> _Data supplied_
************

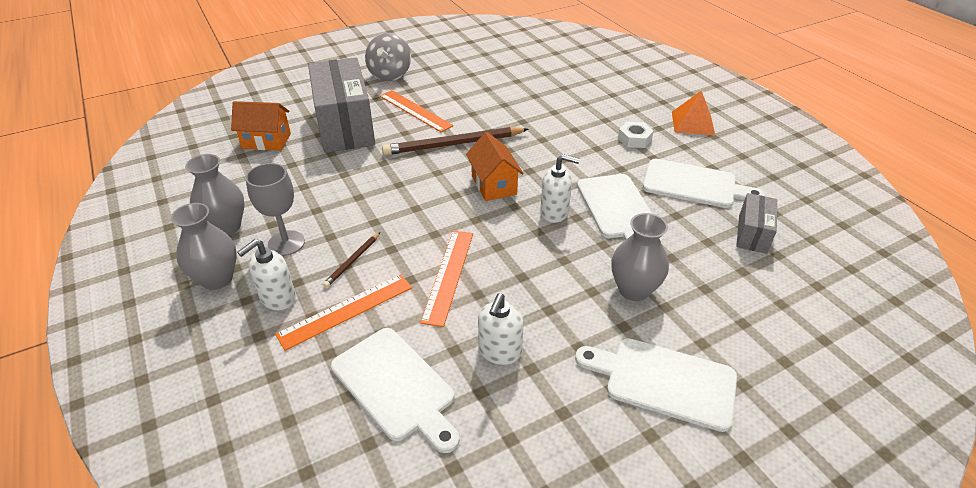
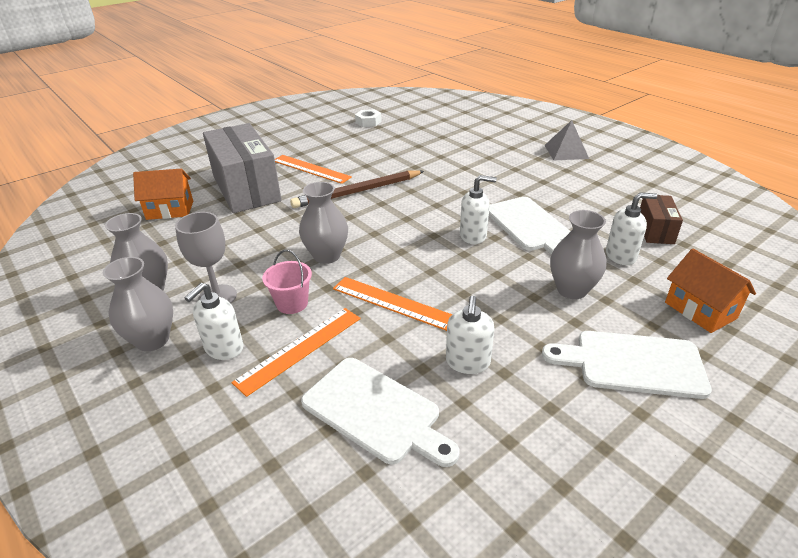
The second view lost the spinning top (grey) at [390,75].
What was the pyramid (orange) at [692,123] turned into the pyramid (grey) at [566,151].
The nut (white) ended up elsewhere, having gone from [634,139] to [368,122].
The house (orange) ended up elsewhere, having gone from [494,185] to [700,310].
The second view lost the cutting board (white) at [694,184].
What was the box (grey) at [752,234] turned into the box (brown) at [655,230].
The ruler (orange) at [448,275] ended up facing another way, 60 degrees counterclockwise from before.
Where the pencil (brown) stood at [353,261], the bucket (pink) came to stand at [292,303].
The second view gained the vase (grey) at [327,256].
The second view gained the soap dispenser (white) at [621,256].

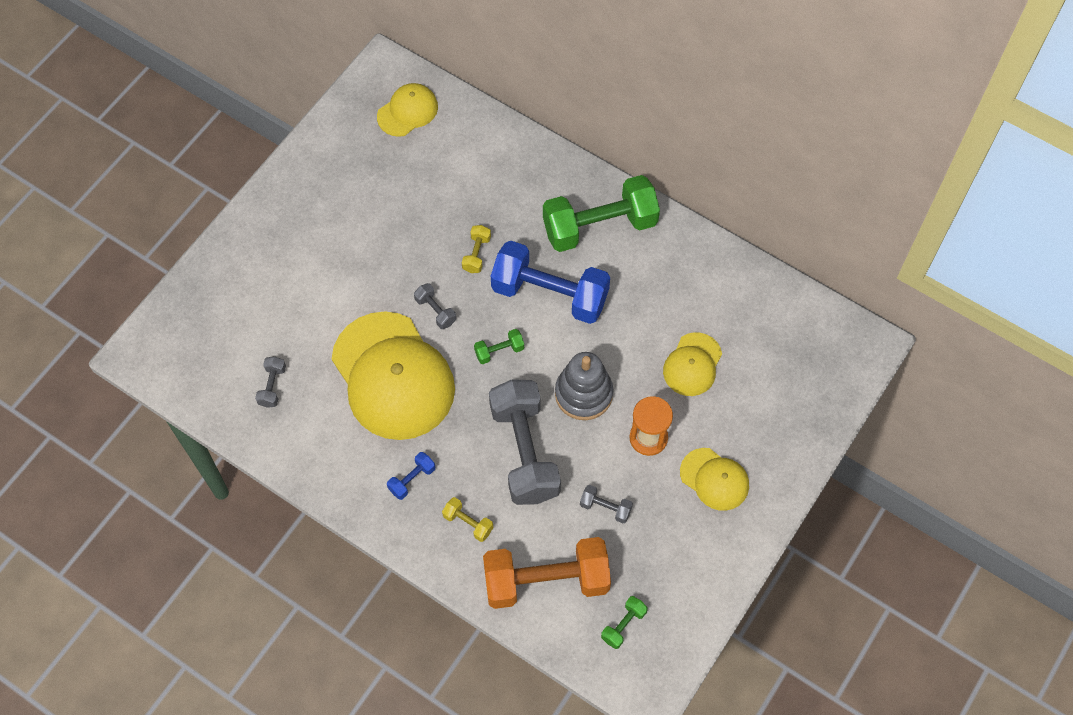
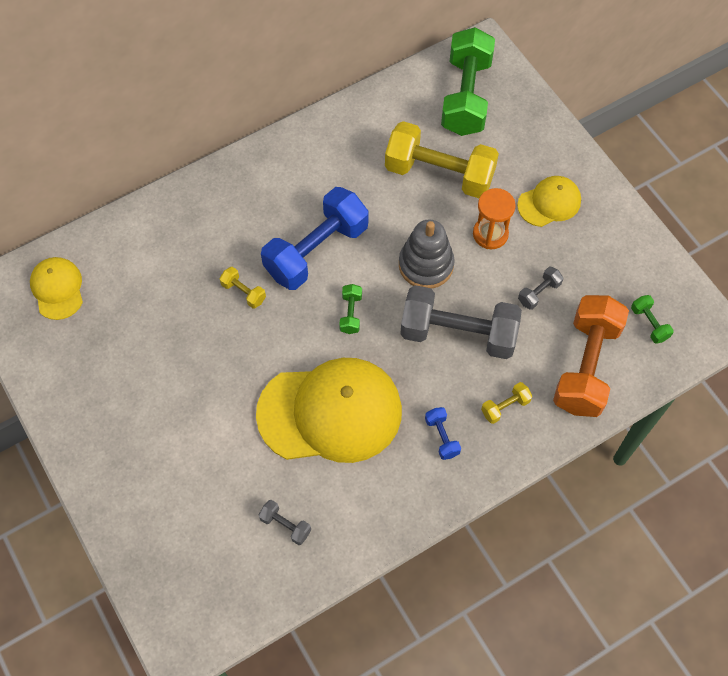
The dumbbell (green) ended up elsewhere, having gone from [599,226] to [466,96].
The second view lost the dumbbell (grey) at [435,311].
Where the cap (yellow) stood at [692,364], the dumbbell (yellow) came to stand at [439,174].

************

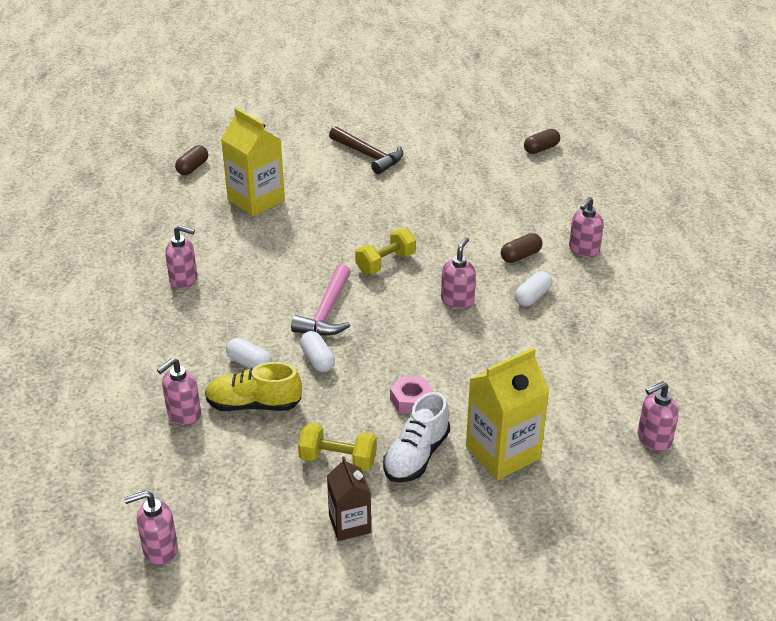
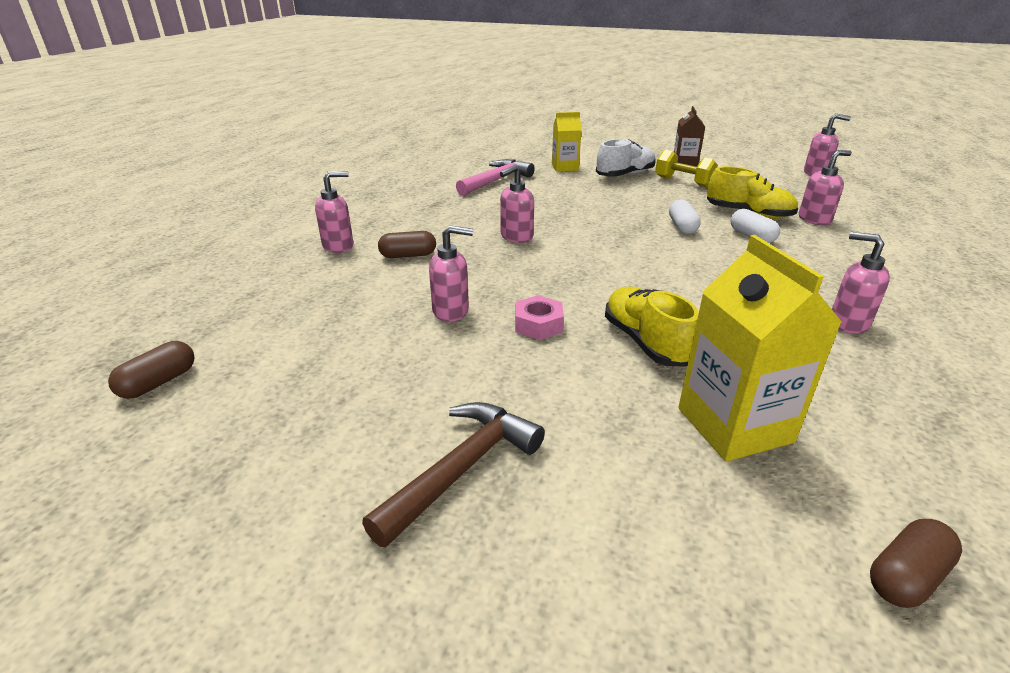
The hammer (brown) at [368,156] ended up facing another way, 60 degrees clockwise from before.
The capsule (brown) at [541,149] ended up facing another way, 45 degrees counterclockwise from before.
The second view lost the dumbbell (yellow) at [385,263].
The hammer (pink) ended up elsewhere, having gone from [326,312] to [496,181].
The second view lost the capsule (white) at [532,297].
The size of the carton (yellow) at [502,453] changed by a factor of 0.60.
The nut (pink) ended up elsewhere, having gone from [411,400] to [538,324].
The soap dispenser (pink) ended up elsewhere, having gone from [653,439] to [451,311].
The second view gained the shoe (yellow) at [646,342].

************

> _What to produce_
Everything above from the line with "The capsule (brown)" to the line with "The second view gained the shoe", both included, must be repeated exactly, and nothing outside that range.

> _Output of the exercise_
The capsule (brown) at [541,149] ended up facing another way, 45 degrees counterclockwise from before.
The second view lost the dumbbell (yellow) at [385,263].
The hammer (pink) ended up elsewhere, having gone from [326,312] to [496,181].
The second view lost the capsule (white) at [532,297].
The size of the carton (yellow) at [502,453] changed by a factor of 0.60.
The nut (pink) ended up elsewhere, having gone from [411,400] to [538,324].
The soap dispenser (pink) ended up elsewhere, having gone from [653,439] to [451,311].
The second view gained the shoe (yellow) at [646,342].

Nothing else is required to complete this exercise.